=== ACTIVITY ===
Show each line from the records below in which the word "left" occurs.

======== EXTRACTED ENTRIES

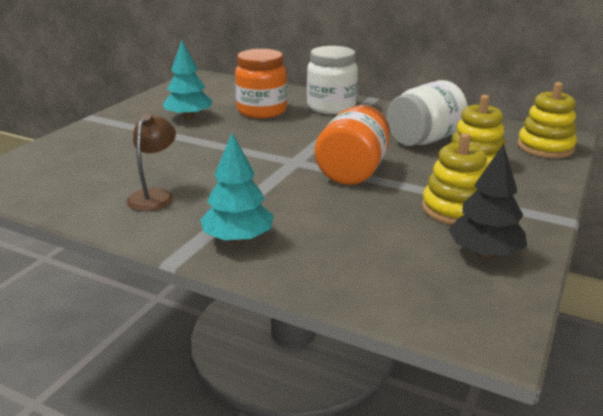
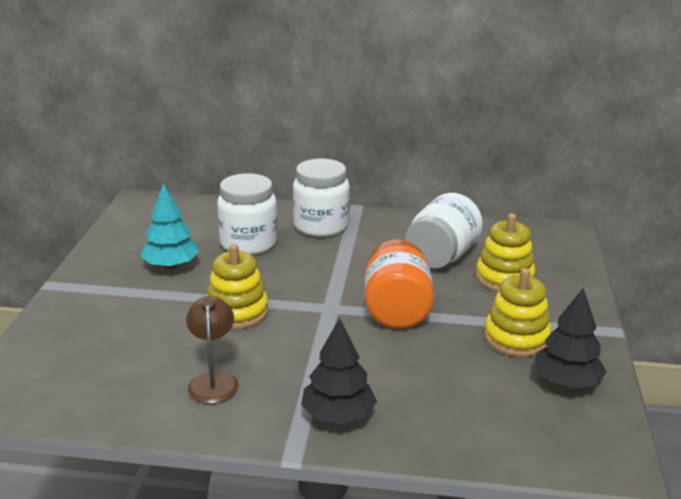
camera: 20 degrees left, 0 degrees up
turquoise tree [200,133,274,243] -> black tree [301,318,377,424]
orange jar [235,49,287,118] -> white jar [217,173,278,255]
yellow stacking toy [517,82,577,158] -> yellow stacking toy moved to [207,244,269,329]

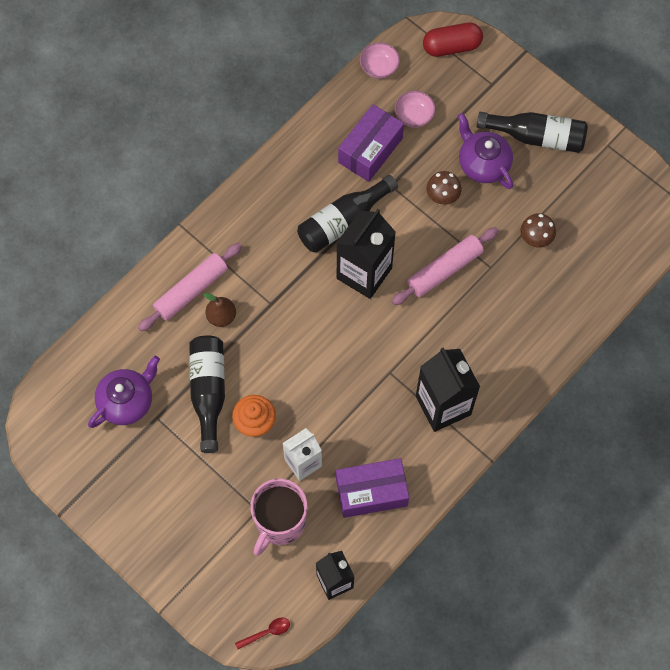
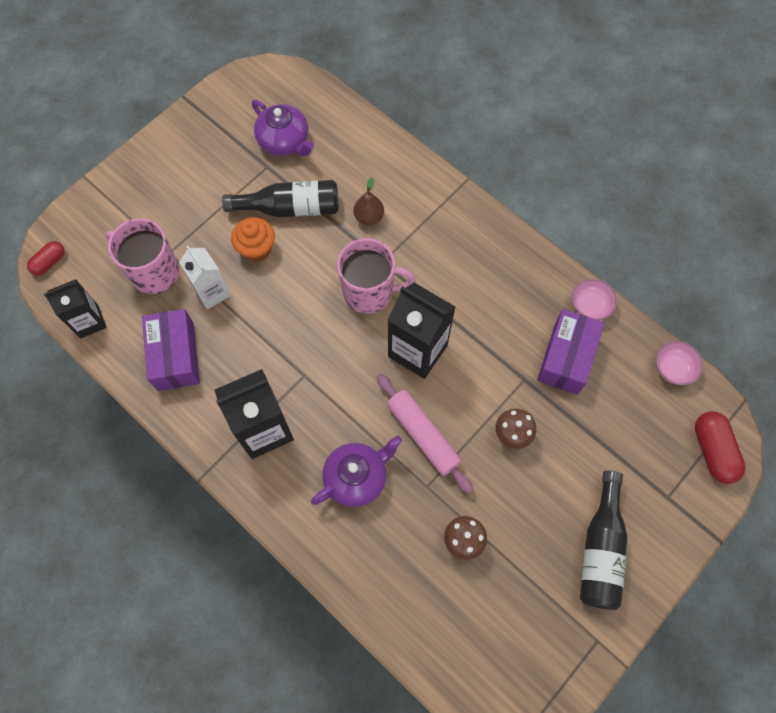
camera: 90 degrees right, 0 degrees up
pink rolling pin [138,243,242,332] -> none
red spoon [235,617,290,649] -> red capsule [27,241,65,275]
black bottle [297,175,398,253] -> none
purple box [338,104,404,182] -> purple box turned 75 degrees clockwise [537,309,604,395]
pink bowl [395,91,436,128] -> pink bowl moved to [572,279,617,320]
purple teapot [458,113,513,189] -> purple teapot moved to [311,436,402,507]
none -> pink mug [337,238,415,314]

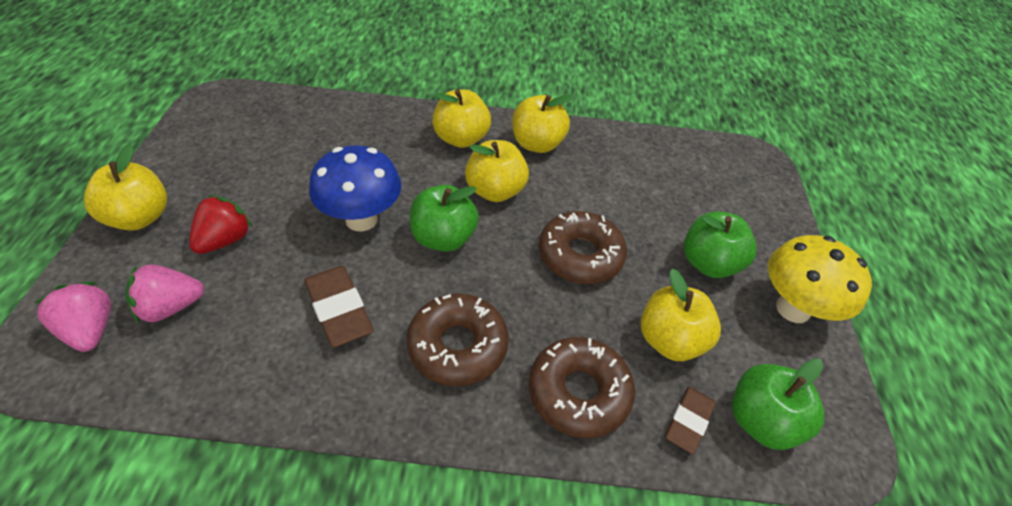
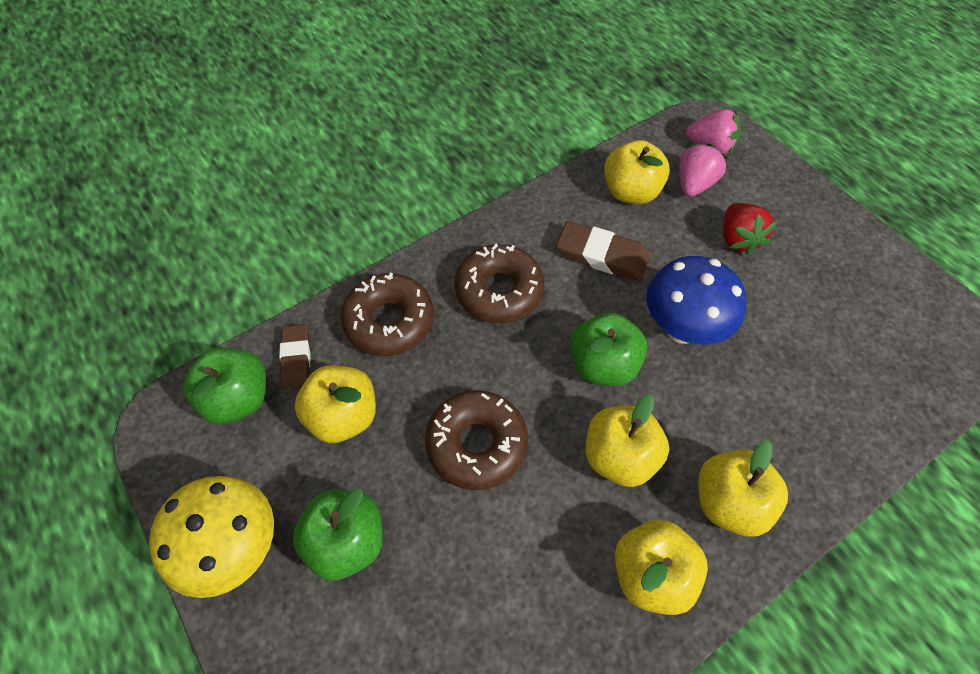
camera: 145 degrees right, 10 degrees up
yellow apple [84,144,167,231] -> yellow apple moved to [604,140,670,204]

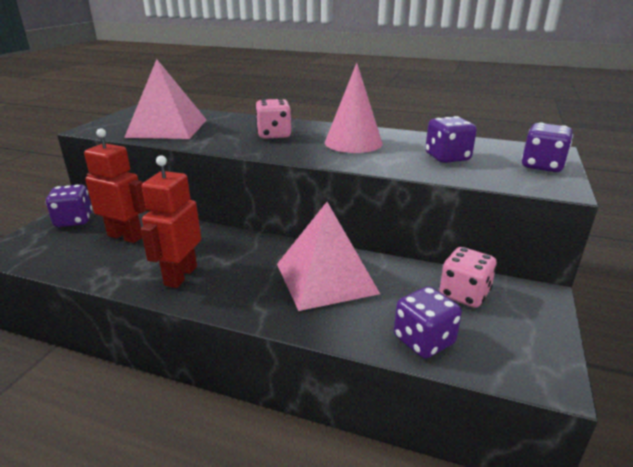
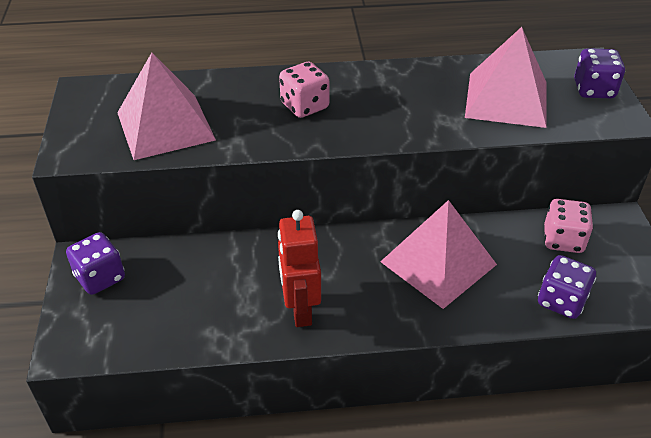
camera: 25 degrees left, 15 degrees up
red robot [84,128,147,243] -> none
pink cone [325,63,383,153] -> none
purple dice [425,116,477,163] -> pink pyramid [465,27,547,128]

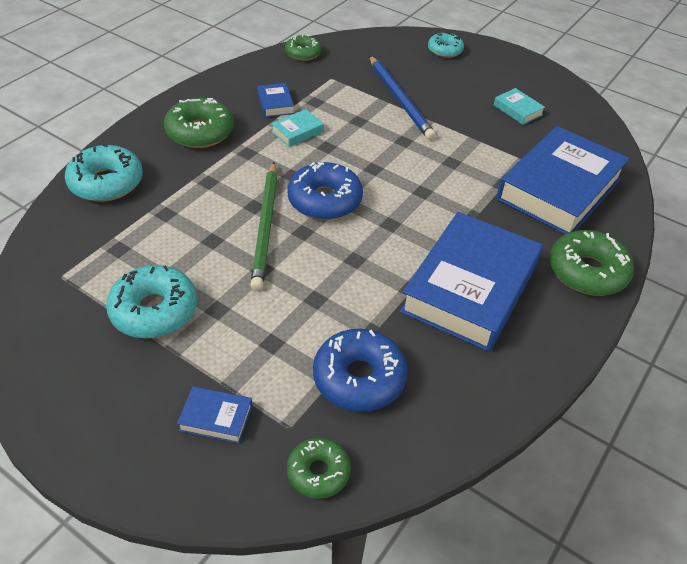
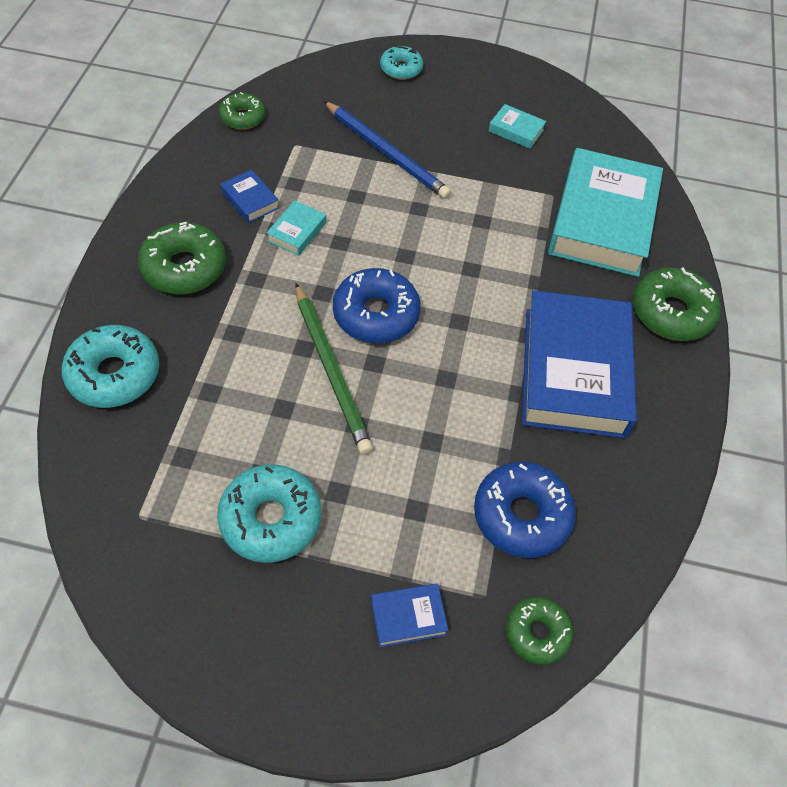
camera: 25 degrees left, 10 degrees up
blue book [496,126,630,234] -> turquoise book [548,148,663,277]

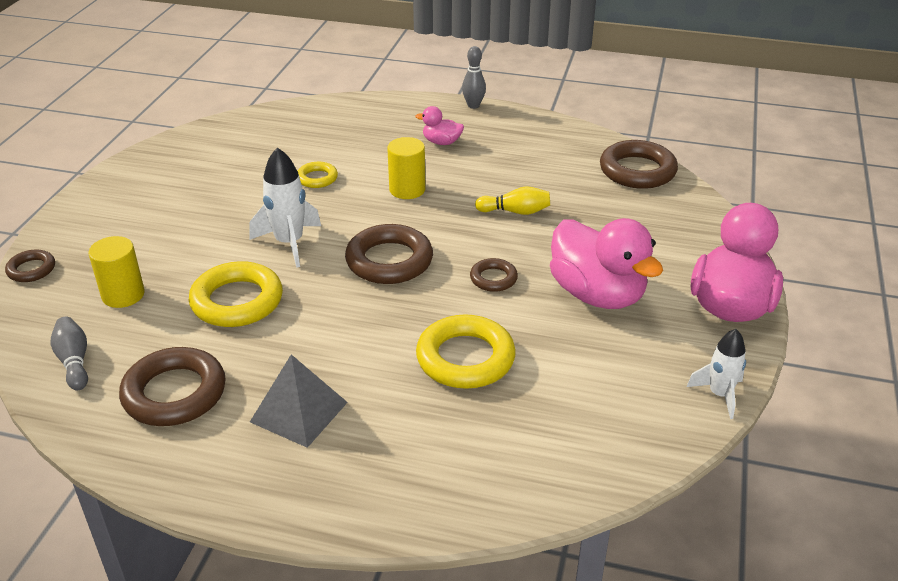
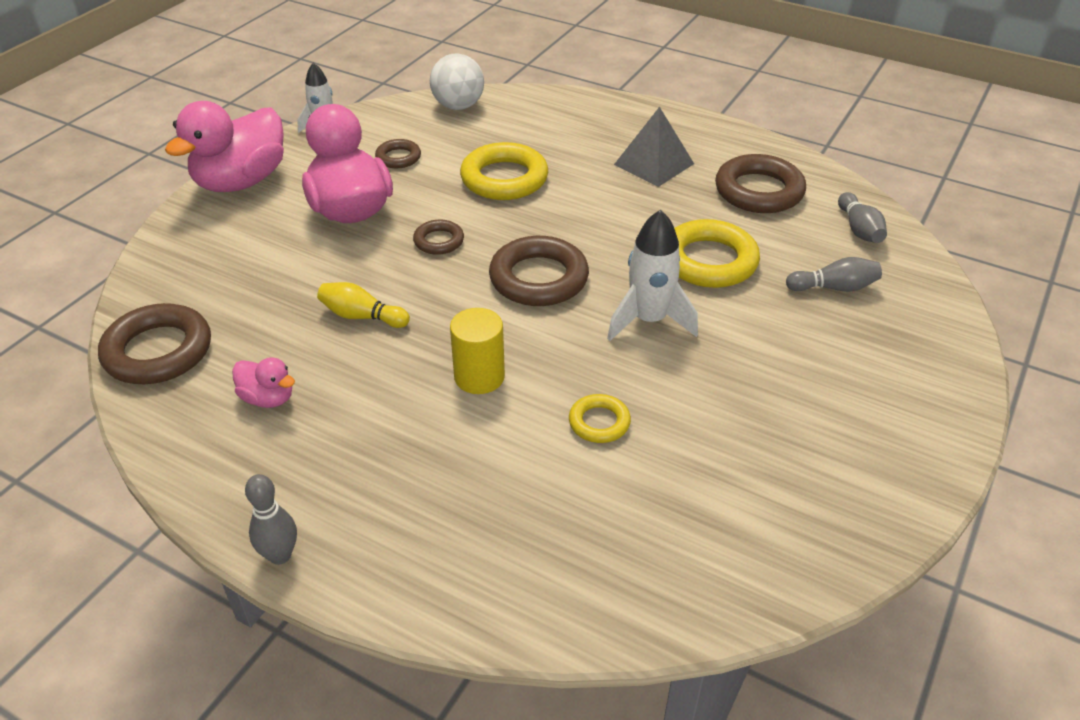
camera: 165 degrees left, 5 degrees up
brown ring [5,250,55,282] -> brown ring moved to [375,139,421,168]
yellow cylinder [89,236,145,308] -> grey bowling pin [786,257,882,292]
pink duck [416,106,464,145] -> pink duck moved to [232,357,295,408]
none -> white ball [430,53,484,110]

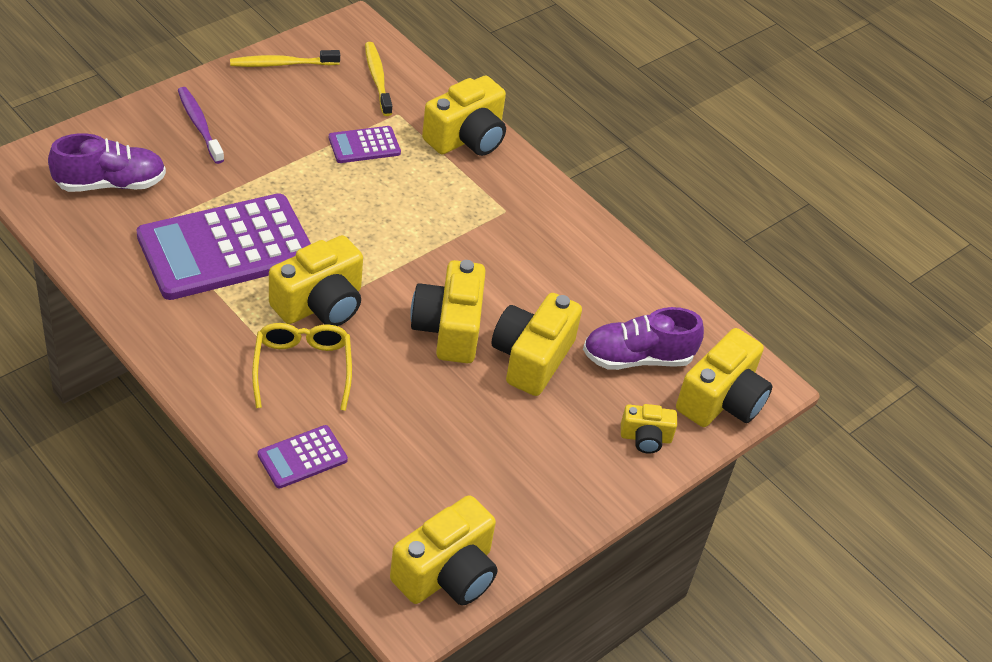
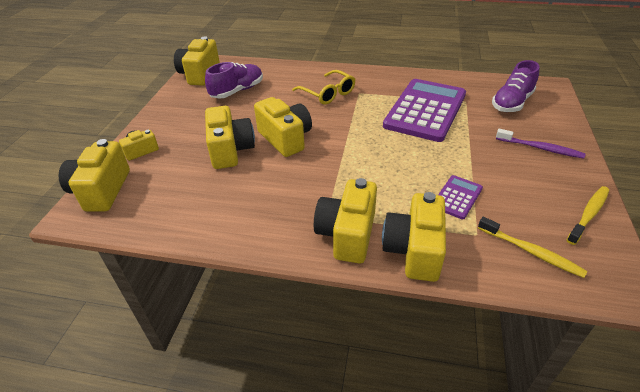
camera: 150 degrees right, 5 degrees down
purple calculator [258,425,348,489] -> none
yellow camera [269,235,363,326] -> yellow camera moved to [314,178,377,263]
purple shoe [583,307,704,370] -> purple shoe moved to [205,62,263,99]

================

=== PROBLEM SOLUTION ===
camera: 20 degrees left, 0 degrees up
camera: 25 degrees left, 15 degrees up
camera: 25 degrees left, 10 degrees up
camera: 165 degrees left, 5 degrees up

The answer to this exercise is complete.